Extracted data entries
□ □ □ □ □ □ □
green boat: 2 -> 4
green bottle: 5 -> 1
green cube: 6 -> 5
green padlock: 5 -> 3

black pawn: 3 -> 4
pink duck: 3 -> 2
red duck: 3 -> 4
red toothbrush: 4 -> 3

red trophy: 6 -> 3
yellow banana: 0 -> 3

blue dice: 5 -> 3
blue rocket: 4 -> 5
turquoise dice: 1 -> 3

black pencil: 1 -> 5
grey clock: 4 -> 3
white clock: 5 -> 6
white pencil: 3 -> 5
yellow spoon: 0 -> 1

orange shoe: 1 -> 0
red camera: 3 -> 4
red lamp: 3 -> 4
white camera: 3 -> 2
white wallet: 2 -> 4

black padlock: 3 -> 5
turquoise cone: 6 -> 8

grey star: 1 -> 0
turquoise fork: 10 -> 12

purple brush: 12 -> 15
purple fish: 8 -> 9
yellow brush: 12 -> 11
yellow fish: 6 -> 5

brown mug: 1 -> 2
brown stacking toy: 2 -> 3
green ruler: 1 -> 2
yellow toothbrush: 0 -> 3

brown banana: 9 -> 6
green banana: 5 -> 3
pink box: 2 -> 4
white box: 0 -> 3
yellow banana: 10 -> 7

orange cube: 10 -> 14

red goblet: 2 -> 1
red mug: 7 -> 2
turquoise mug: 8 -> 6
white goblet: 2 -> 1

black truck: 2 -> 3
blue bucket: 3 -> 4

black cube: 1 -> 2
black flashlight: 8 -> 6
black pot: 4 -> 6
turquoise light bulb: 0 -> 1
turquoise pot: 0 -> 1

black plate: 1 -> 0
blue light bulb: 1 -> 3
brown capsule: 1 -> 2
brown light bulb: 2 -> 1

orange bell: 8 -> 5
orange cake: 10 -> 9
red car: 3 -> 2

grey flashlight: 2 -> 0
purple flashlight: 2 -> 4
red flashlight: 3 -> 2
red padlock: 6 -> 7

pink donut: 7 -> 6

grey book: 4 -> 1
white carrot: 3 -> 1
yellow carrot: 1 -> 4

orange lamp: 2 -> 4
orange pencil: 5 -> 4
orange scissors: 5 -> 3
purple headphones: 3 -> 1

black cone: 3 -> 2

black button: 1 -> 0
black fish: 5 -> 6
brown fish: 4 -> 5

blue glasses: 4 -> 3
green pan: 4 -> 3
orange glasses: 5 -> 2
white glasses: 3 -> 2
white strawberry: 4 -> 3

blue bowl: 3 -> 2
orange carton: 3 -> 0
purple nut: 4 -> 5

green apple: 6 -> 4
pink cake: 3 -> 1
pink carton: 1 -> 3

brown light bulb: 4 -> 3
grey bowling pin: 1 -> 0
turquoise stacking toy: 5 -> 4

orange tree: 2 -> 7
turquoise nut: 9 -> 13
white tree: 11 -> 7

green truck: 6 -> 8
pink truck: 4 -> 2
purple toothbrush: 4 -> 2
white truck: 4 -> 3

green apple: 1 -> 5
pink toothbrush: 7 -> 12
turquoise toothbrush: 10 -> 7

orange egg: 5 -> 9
□ □ □ □ □ □ □
**Your instructions**
In the entries above, count each line containing the word "truck" and reply with only the count.

**Answer below**
4